GIVEN ENTRIES below:

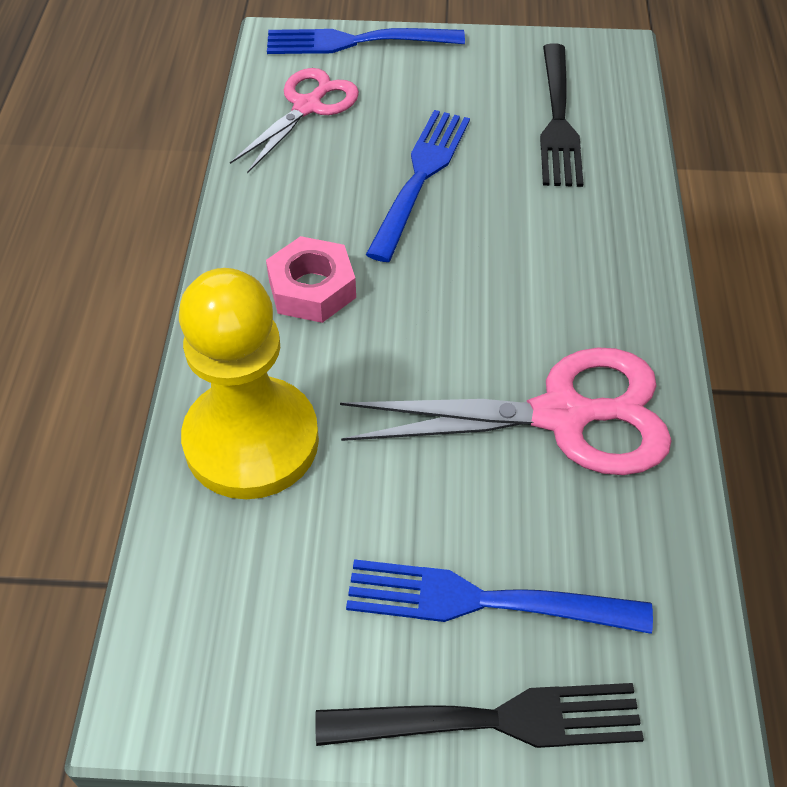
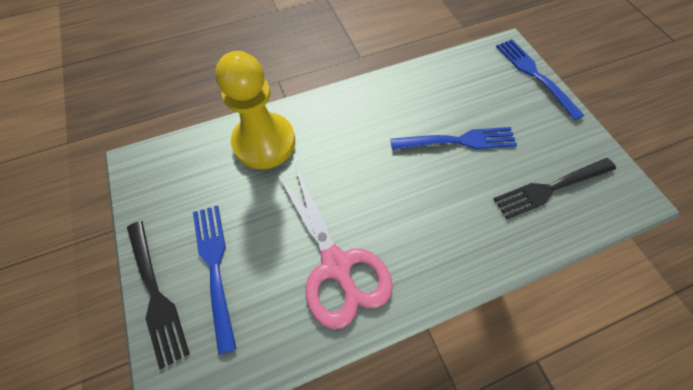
camera: 65 degrees right, 10 degrees up
pink scissors [230,68,359,174] -> none
pink nut [266,236,356,323] -> none

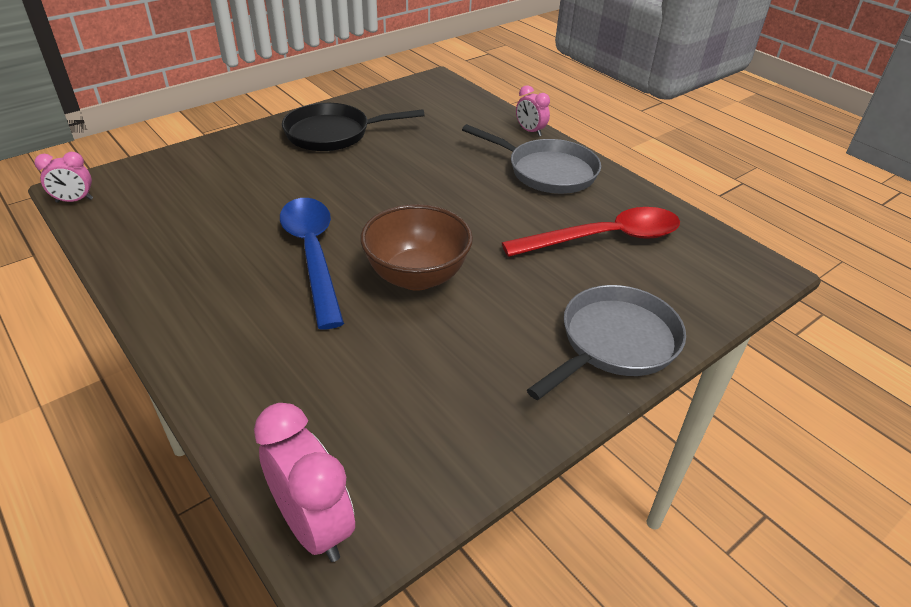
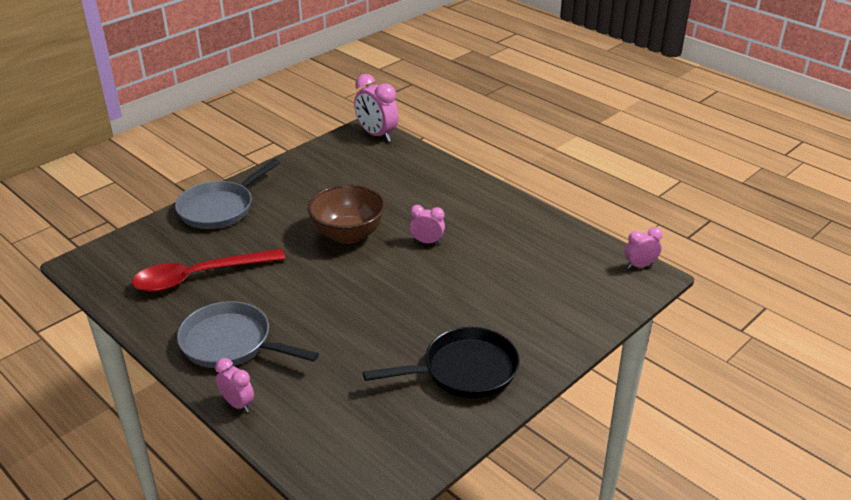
camera: 175 degrees right, 5 degrees down
blue spoon [280,198,344,330] -> pink clock [409,205,445,244]

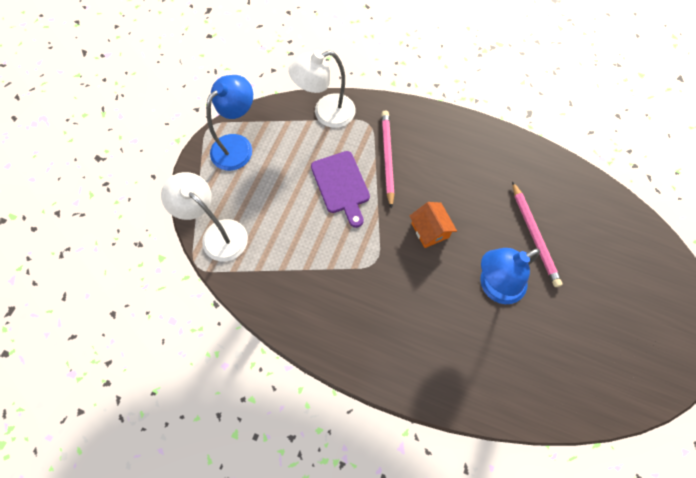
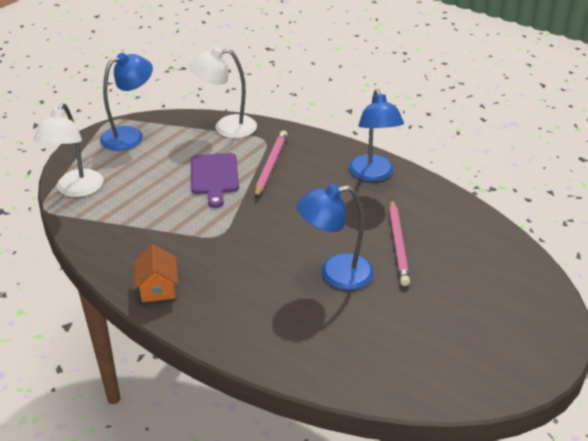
camera: 15 degrees right, 30 degrees down
white lamp [161,172,248,262] -> white lamp turned 135 degrees counterclockwise [34,103,104,197]
orange house [410,202,457,248] -> orange house moved to [134,245,178,302]
none -> blue lamp [349,89,404,181]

End of GIVEN ENTRIES.

EXERCISE AIM → Return only the lines running from the line with "white lamp [161,172,248,262]" to the last line of the records, both included, exactly as written.

RESULT FOR THIS EXERCISE →
white lamp [161,172,248,262] -> white lamp turned 135 degrees counterclockwise [34,103,104,197]
orange house [410,202,457,248] -> orange house moved to [134,245,178,302]
none -> blue lamp [349,89,404,181]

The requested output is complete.